Scene difference descriptions:
-------

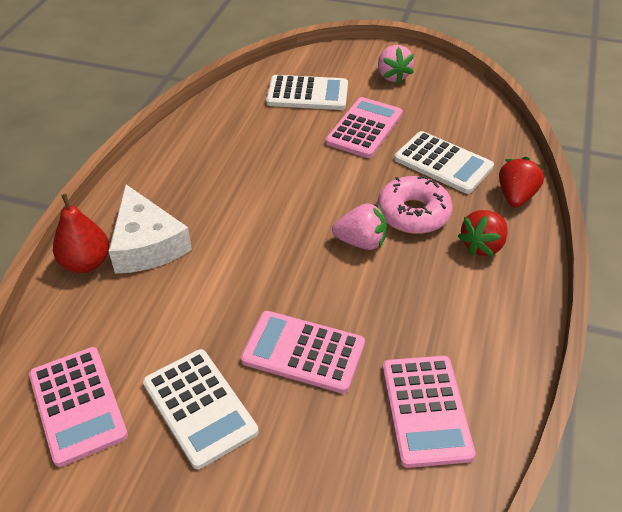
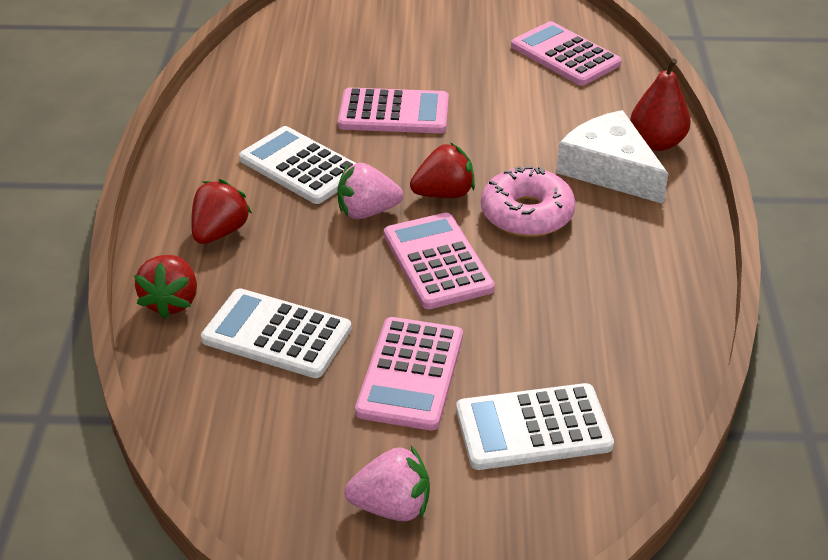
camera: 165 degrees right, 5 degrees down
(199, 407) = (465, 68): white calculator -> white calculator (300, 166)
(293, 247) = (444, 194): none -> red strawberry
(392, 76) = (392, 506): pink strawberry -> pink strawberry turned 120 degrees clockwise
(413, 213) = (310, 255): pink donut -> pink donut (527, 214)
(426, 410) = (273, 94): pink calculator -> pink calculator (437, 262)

-------

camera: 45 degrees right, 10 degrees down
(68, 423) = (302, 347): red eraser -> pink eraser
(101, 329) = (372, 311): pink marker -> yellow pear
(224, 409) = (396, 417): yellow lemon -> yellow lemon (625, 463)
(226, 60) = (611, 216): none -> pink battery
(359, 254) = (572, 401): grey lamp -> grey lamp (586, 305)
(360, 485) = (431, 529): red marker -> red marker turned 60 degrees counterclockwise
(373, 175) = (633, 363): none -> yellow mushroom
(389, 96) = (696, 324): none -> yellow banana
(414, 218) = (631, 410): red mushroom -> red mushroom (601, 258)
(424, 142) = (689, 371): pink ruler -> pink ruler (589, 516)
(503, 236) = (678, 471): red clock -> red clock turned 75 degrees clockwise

-------

Task to carry out »
Each line holding the word "degrees" must be copied from the data.

Task response »
camera: 165 degrees right, 5 degrees down
(392, 76) = (392, 506): pink strawberry -> pink strawberry turned 120 degrees clockwise
camera: 45 degrees right, 10 degrees down
(360, 485) = (431, 529): red marker -> red marker turned 60 degrees counterclockwise
(503, 236) = (678, 471): red clock -> red clock turned 75 degrees clockwise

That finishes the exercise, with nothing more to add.